BEGIN TASK INPUTS

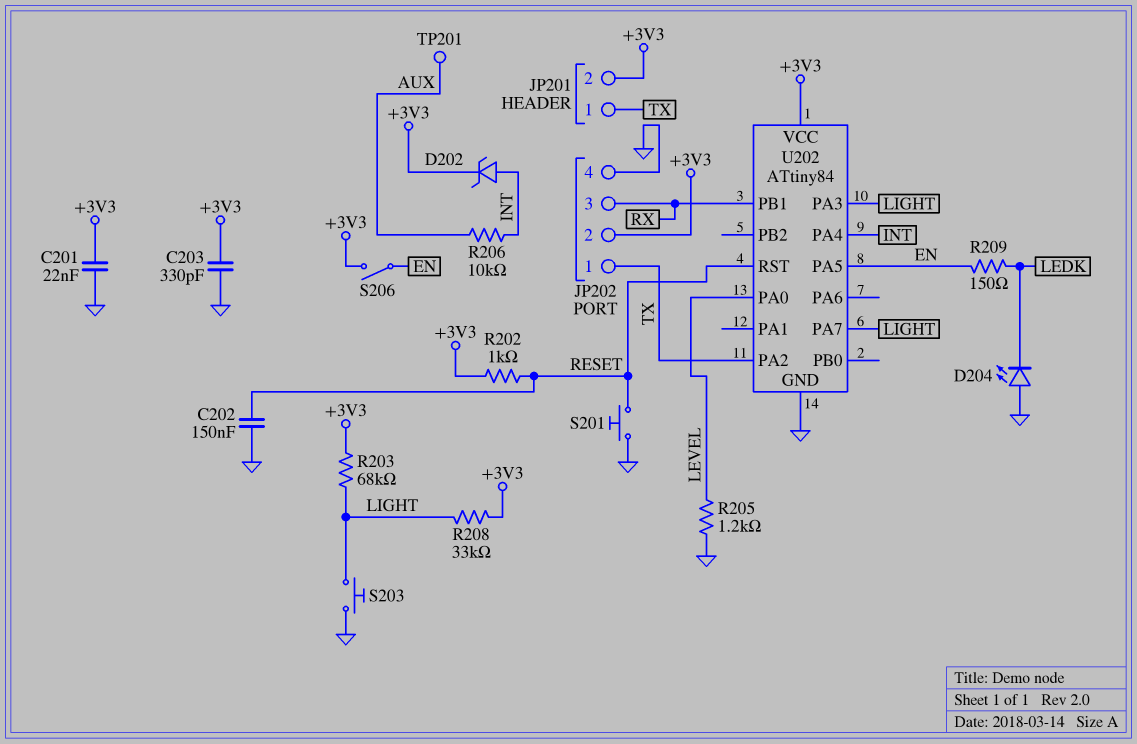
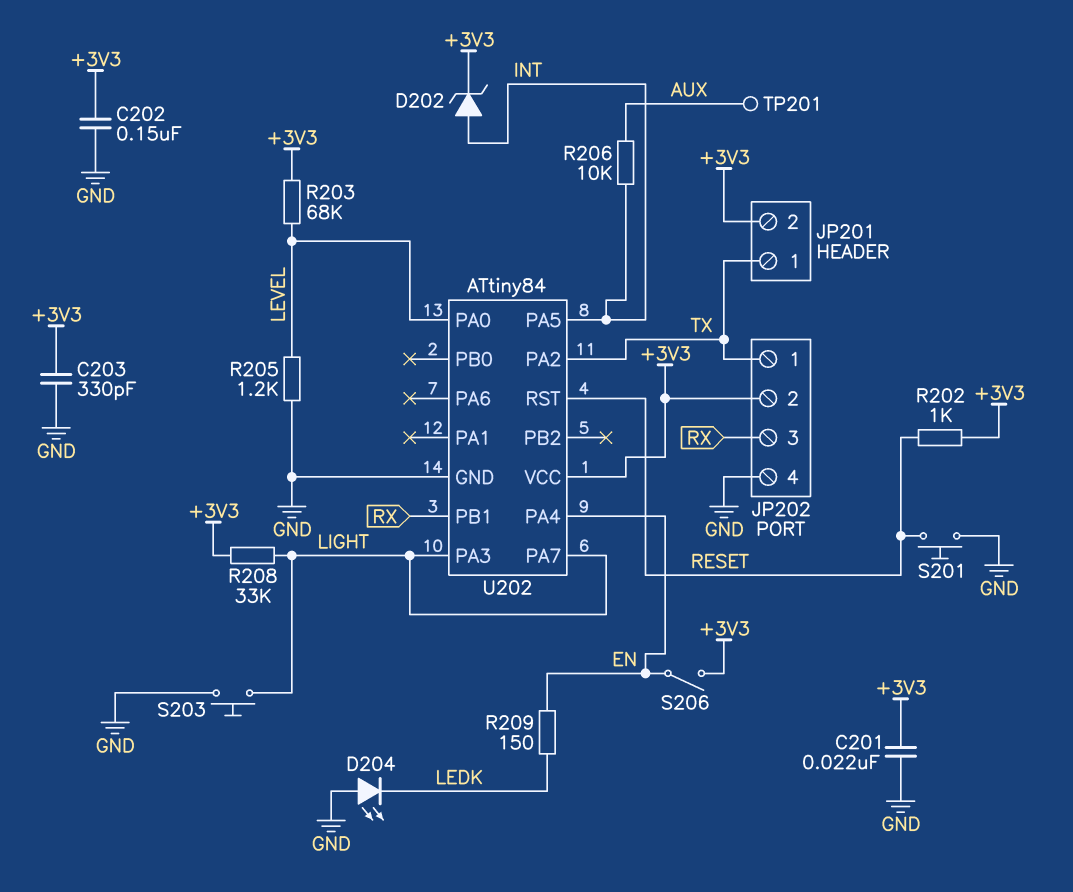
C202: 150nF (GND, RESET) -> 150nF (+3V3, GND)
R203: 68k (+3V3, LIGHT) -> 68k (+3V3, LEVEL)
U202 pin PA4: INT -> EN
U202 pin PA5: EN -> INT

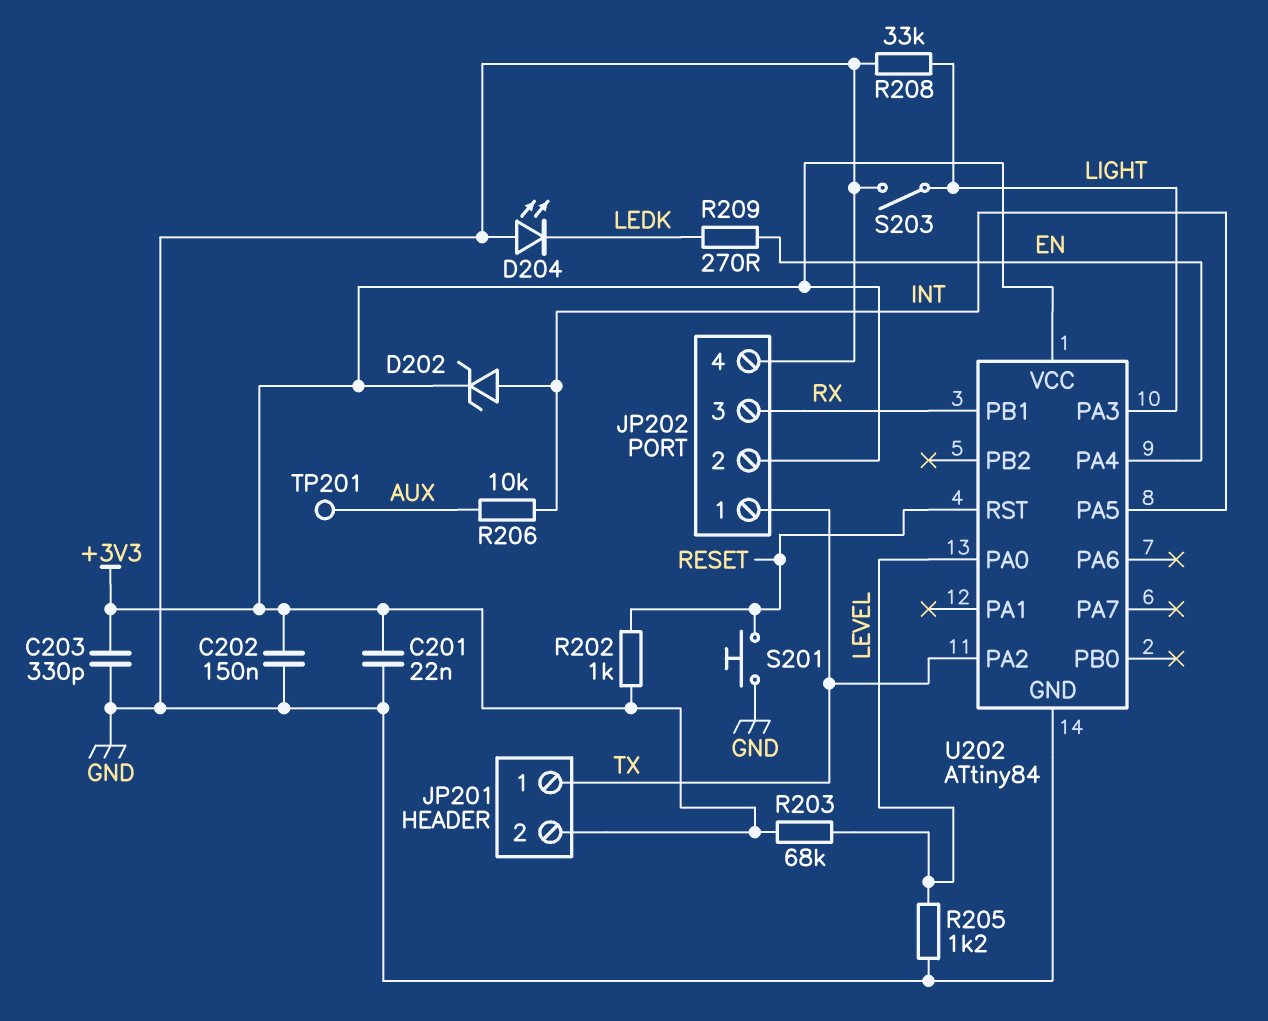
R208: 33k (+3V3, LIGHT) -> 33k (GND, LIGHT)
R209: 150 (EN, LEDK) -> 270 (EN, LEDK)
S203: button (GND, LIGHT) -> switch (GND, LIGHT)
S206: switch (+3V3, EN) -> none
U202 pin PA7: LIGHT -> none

END TASK INPUTS
BEGIN TASK INPUTS

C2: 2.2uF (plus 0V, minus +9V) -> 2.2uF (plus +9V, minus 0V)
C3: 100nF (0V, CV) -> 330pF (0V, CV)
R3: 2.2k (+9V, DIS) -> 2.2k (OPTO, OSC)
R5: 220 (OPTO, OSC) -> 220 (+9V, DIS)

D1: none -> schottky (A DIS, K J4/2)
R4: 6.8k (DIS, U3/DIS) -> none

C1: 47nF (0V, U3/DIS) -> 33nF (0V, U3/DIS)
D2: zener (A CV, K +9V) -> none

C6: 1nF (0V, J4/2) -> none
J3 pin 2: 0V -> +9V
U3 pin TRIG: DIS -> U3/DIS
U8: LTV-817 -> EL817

END TASK INPUTS
BEGIN TASK INPUTS

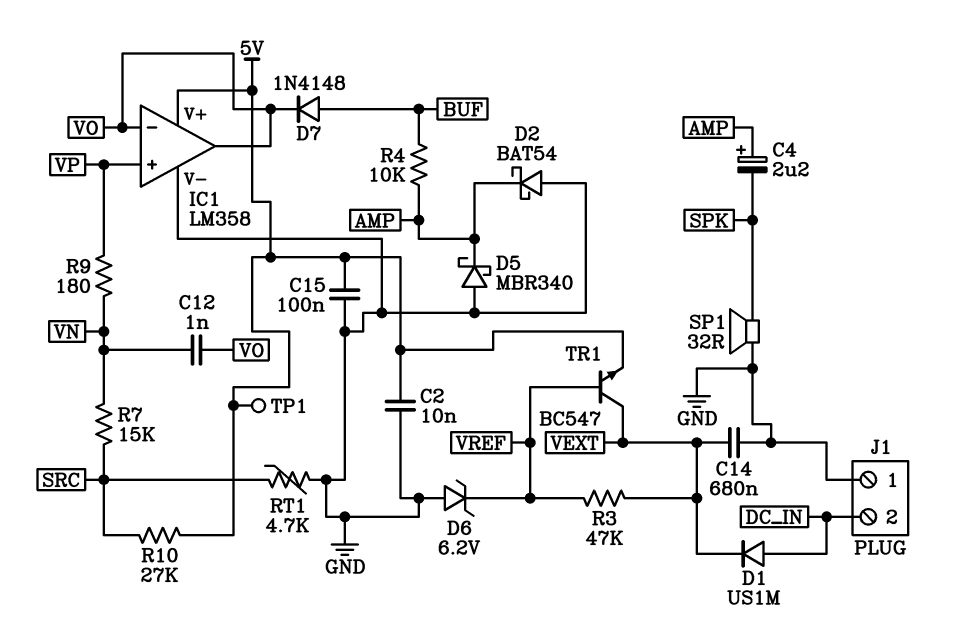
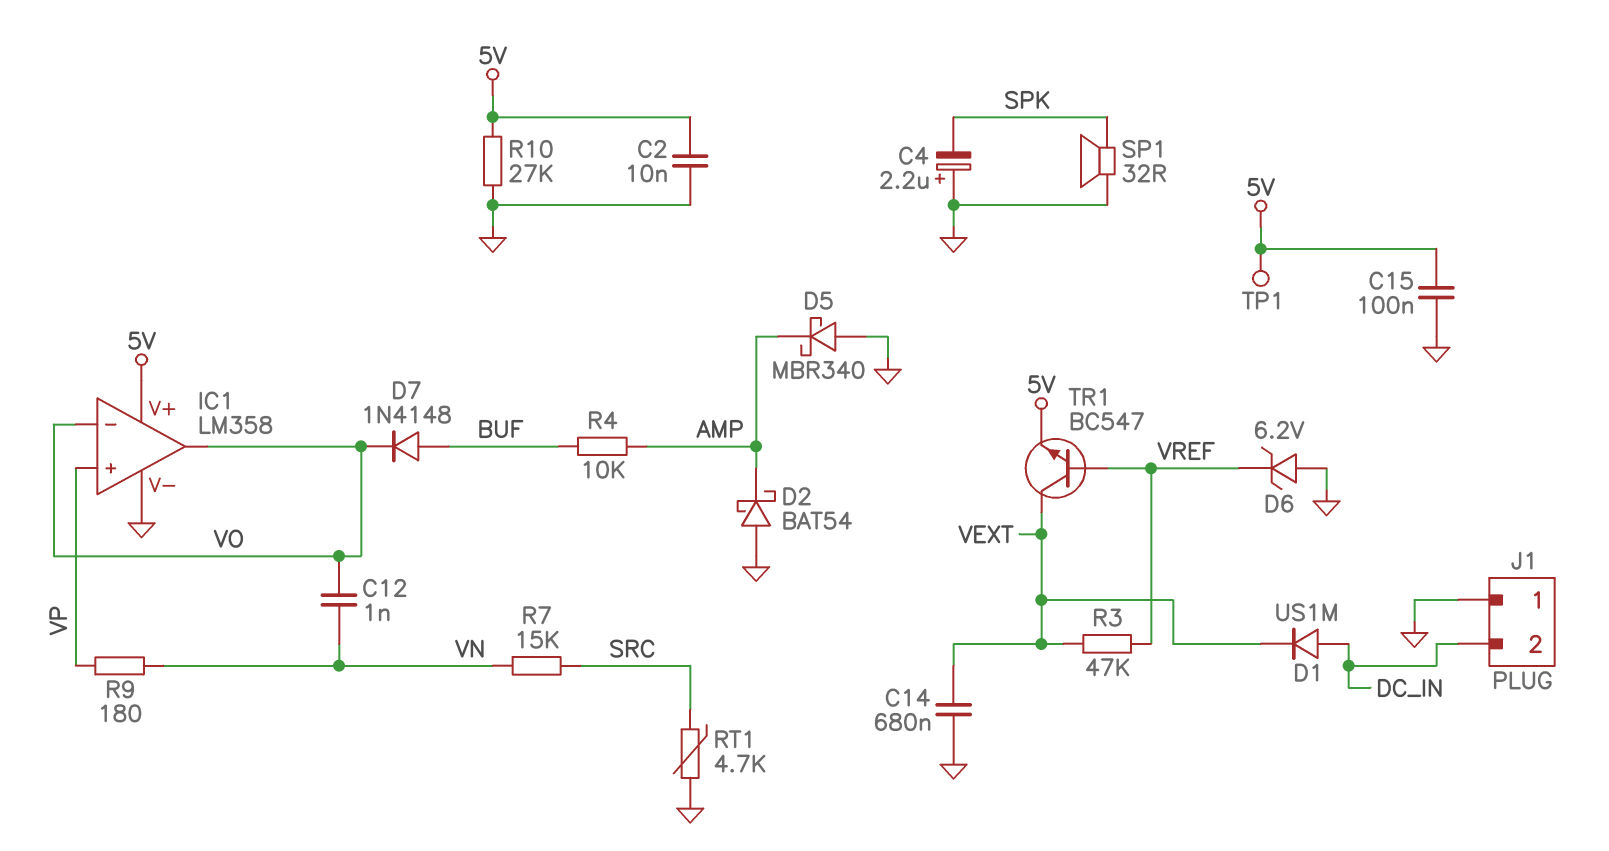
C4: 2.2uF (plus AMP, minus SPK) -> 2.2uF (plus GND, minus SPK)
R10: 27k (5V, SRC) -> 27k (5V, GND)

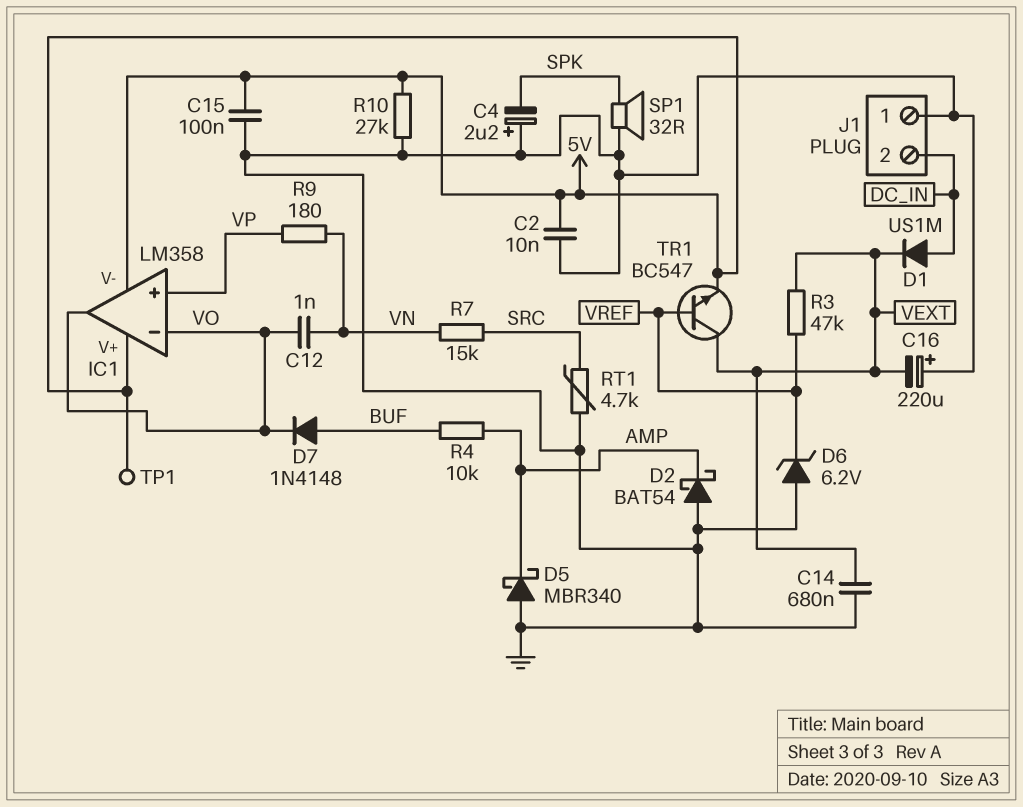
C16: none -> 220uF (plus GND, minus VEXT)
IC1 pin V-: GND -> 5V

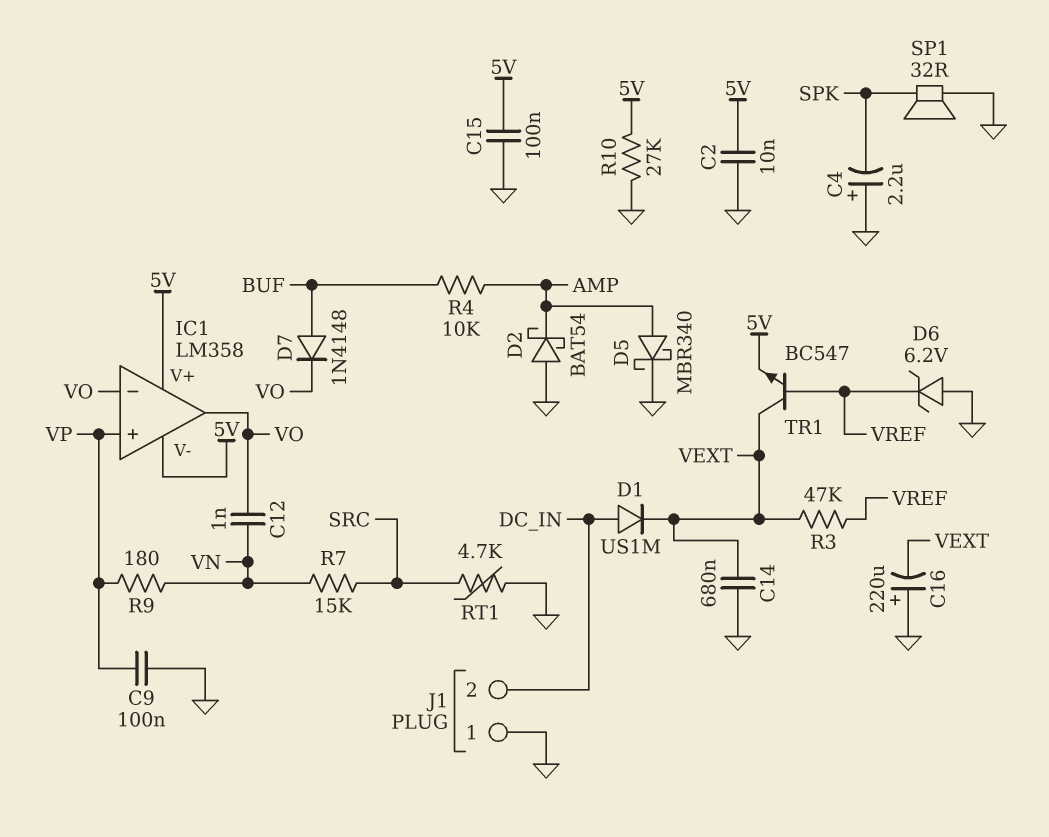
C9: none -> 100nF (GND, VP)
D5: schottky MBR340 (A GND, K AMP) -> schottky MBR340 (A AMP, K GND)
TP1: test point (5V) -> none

END TASK INPUTS

ABOUT THIS EXERCISE |
Copy out every line above where "minus" is present.

RESULT FOR THIS EXERCISE |
C2: 2.2uF (plus 0V, minus +9V) -> 2.2uF (plus +9V, minus 0V)
C4: 2.2uF (plus AMP, minus SPK) -> 2.2uF (plus GND, minus SPK)
C16: none -> 220uF (plus GND, minus VEXT)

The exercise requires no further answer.